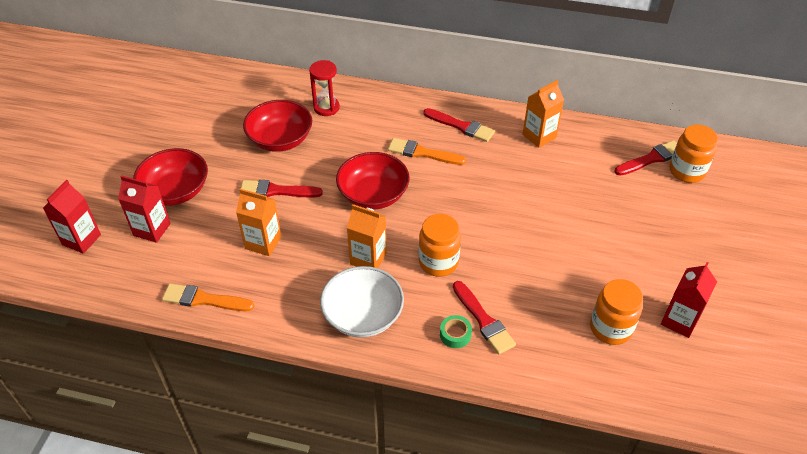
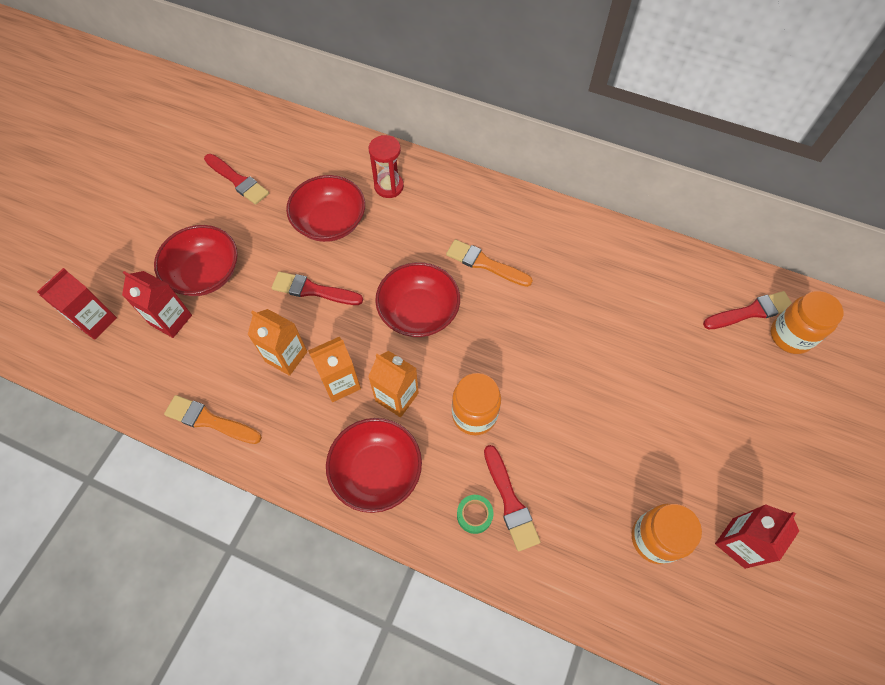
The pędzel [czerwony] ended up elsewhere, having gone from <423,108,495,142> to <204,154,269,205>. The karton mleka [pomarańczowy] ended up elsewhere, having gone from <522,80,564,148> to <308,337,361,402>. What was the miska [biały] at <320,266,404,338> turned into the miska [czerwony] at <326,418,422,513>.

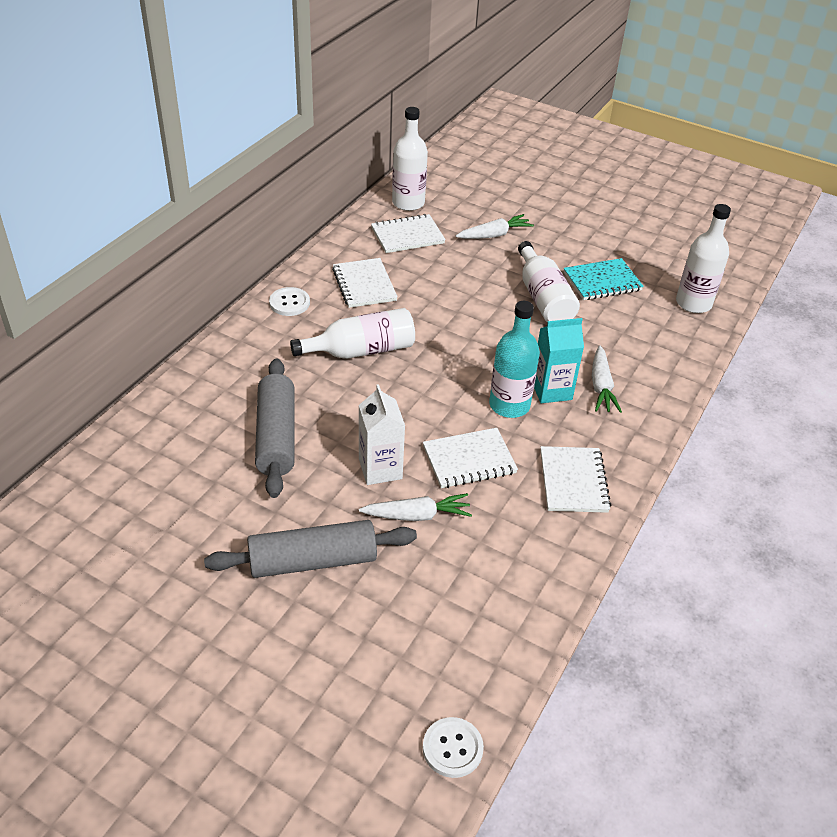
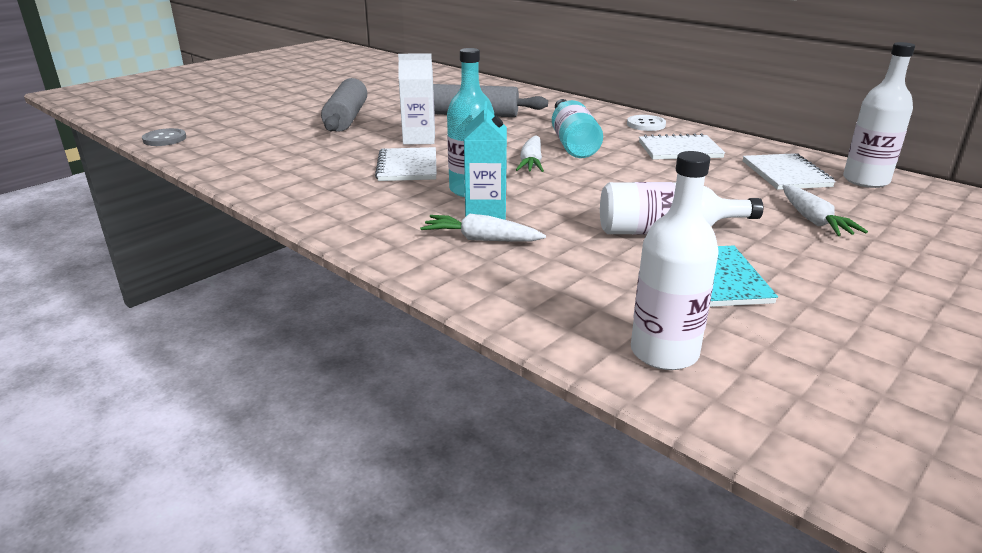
What was the guzik [biały] at <423,717,484,778> turned into the guzik [szary] at <142,128,186,146>. The marchewka [biały] ended up elsewhere, having gone from <359,493,472,521> to <516,136,544,172>. What was the butelka [biały] at <290,308,415,359> turned into the butelka [turkusowy] at <552,99,603,158>. The second view lost the zeszyt [biały] at <541,446,611,513>.

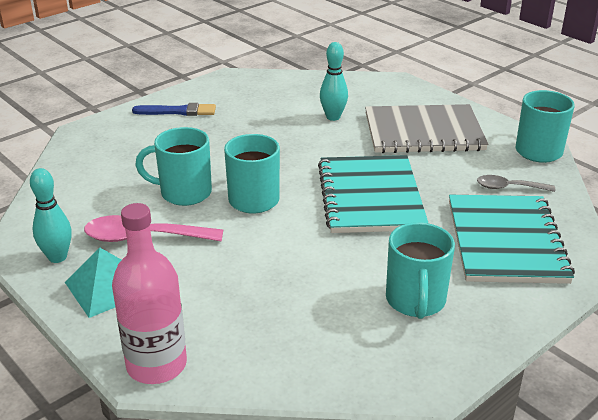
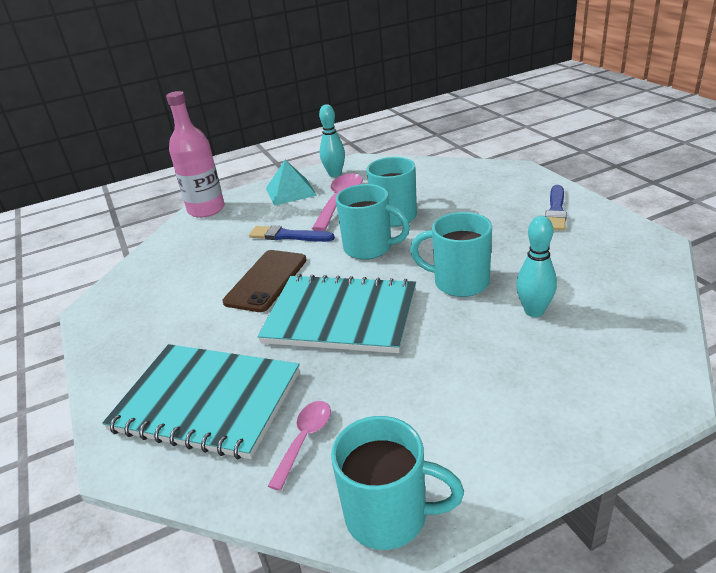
The second view gained the telefon [brązowy] at <223,250,307,312>. The second view gained the pędzel [niebieski] at <249,225,335,242>. What was the łyżka [szary] at <477,175,555,192> turned into the łyżka [różowy] at <268,401,331,491>. The kubek [turkusowy] ended up elsewhere, having gone from <386,222,455,319> to <410,212,492,297>. The second view lost the zeszyt [szary] at <365,104,488,153>.

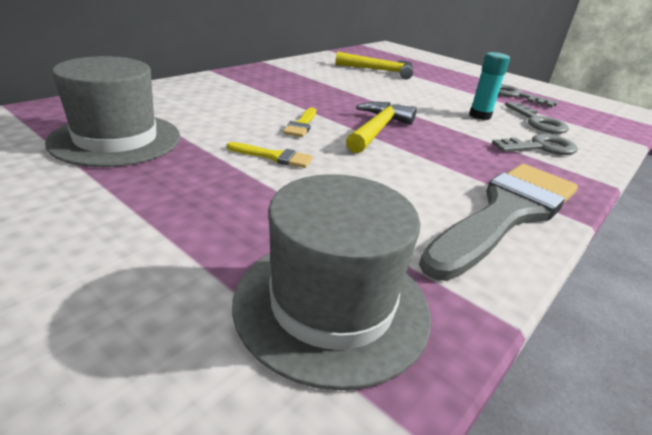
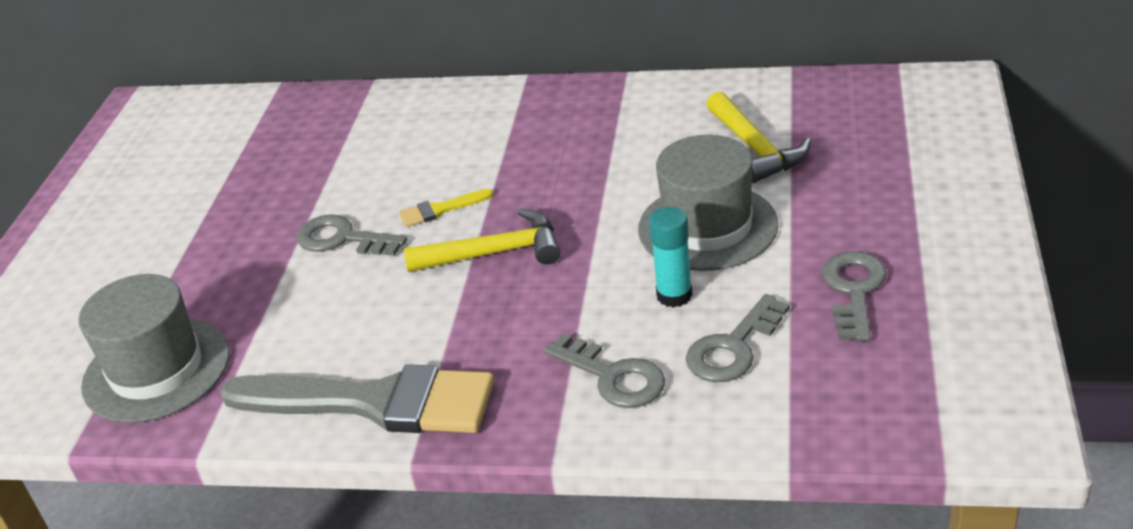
Where the pędzel [żółty] stood at <227,142,313,168>, the klucz [szary] came to stand at <296,214,407,256>. The kapelusz [szary] ended up elsewhere, having gone from <45,56,180,167> to <638,135,778,271>.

**GOAL OF THE EXERCISE**
All the lines above must be written out exactly, without a single picture.

**PROBLEM SOLUTION**
The pędzel [czerwony] ended up elsewhere, having gone from <423,108,495,142> to <204,154,269,205>. The karton mleka [pomarańczowy] ended up elsewhere, having gone from <522,80,564,148> to <308,337,361,402>. What was the miska [biały] at <320,266,404,338> turned into the miska [czerwony] at <326,418,422,513>.

What was the guzik [biały] at <423,717,484,778> turned into the guzik [szary] at <142,128,186,146>. The marchewka [biały] ended up elsewhere, having gone from <359,493,472,521> to <516,136,544,172>. What was the butelka [biały] at <290,308,415,359> turned into the butelka [turkusowy] at <552,99,603,158>. The second view lost the zeszyt [biały] at <541,446,611,513>.

The second view gained the telefon [brązowy] at <223,250,307,312>. The second view gained the pędzel [niebieski] at <249,225,335,242>. What was the łyżka [szary] at <477,175,555,192> turned into the łyżka [różowy] at <268,401,331,491>. The kubek [turkusowy] ended up elsewhere, having gone from <386,222,455,319> to <410,212,492,297>. The second view lost the zeszyt [szary] at <365,104,488,153>.

Where the pędzel [żółty] stood at <227,142,313,168>, the klucz [szary] came to stand at <296,214,407,256>. The kapelusz [szary] ended up elsewhere, having gone from <45,56,180,167> to <638,135,778,271>.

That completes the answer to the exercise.